_Task goal_
Copy out exactly, from the entries that follow, the line holding "orange rectangle at", the line holding "gray rectangle: rotated 35 degrees clockwise", and all lines between them, but no pictures.
------------
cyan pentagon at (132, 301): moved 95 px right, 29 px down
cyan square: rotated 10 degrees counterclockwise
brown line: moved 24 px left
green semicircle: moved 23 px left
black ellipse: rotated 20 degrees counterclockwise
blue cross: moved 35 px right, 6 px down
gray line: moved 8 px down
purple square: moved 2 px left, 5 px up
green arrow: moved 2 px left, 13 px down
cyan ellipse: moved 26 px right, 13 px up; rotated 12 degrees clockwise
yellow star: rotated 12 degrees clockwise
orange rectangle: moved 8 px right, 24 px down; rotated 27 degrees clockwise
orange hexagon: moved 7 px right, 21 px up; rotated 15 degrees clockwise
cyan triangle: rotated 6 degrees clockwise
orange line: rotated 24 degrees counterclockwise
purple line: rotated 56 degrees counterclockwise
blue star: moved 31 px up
------------
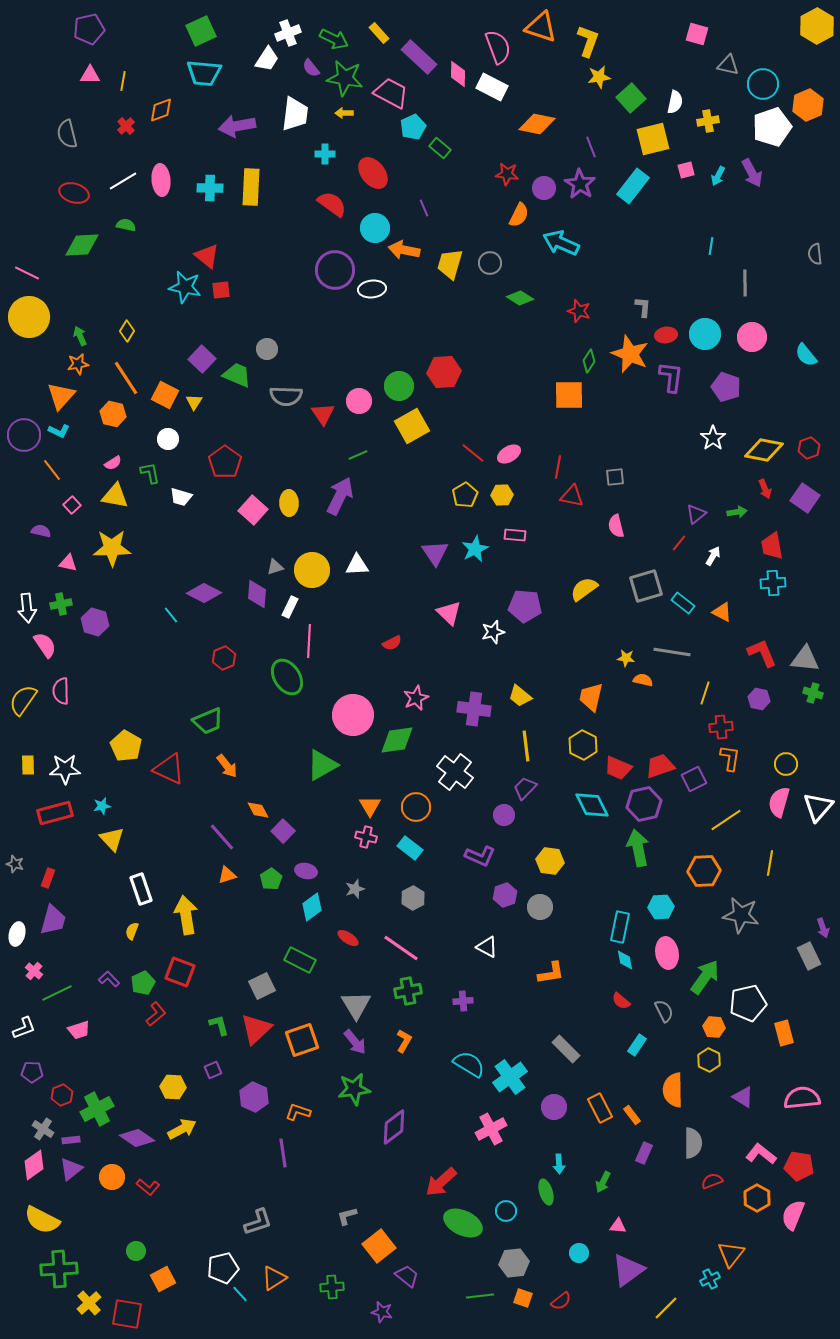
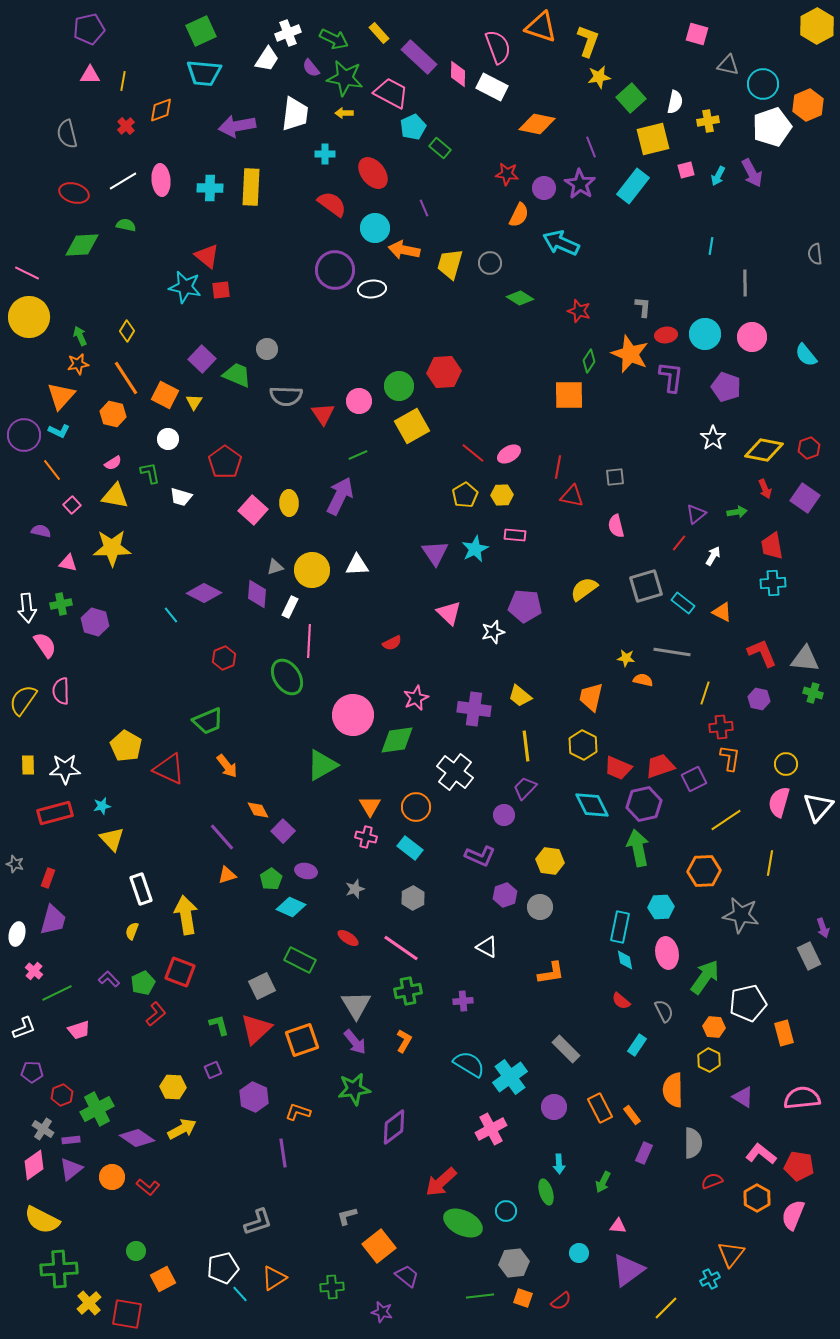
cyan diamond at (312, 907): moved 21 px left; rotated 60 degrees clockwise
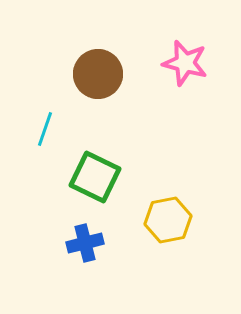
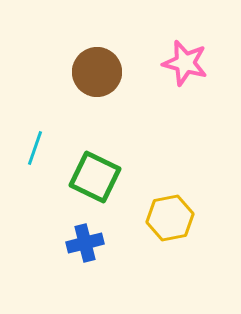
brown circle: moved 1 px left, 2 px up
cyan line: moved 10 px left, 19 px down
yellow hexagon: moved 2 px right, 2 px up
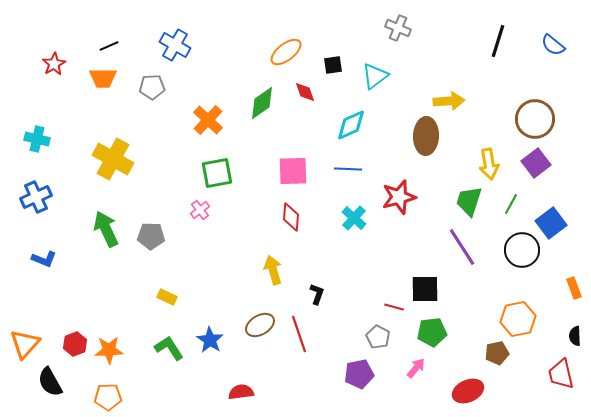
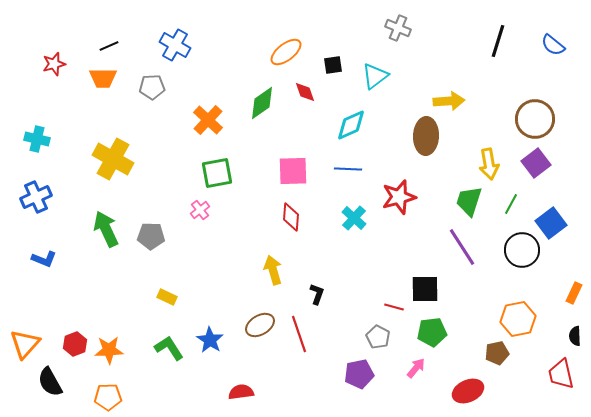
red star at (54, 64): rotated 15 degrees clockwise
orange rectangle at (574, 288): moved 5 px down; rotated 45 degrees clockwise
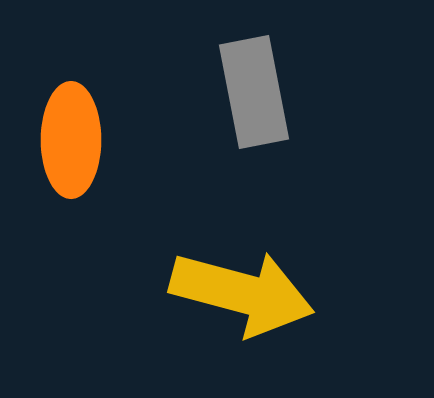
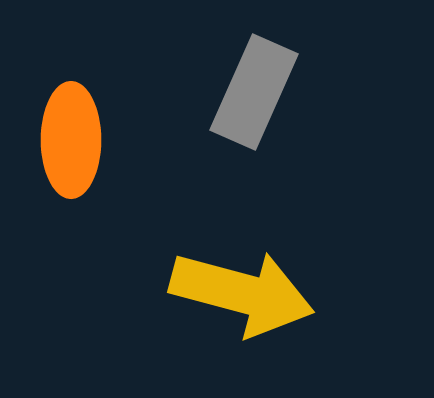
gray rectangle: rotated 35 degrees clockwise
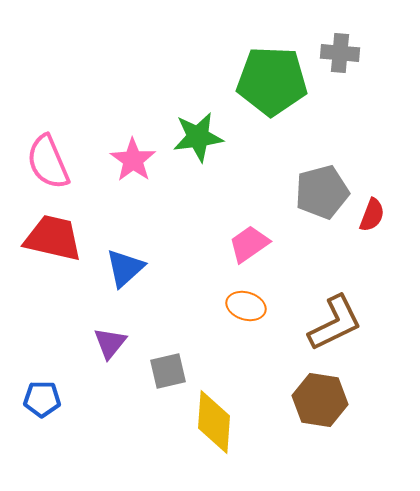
------------
_Output of the task_
orange rectangle at (574, 288): moved 5 px down; rotated 45 degrees clockwise
gray rectangle: rotated 35 degrees clockwise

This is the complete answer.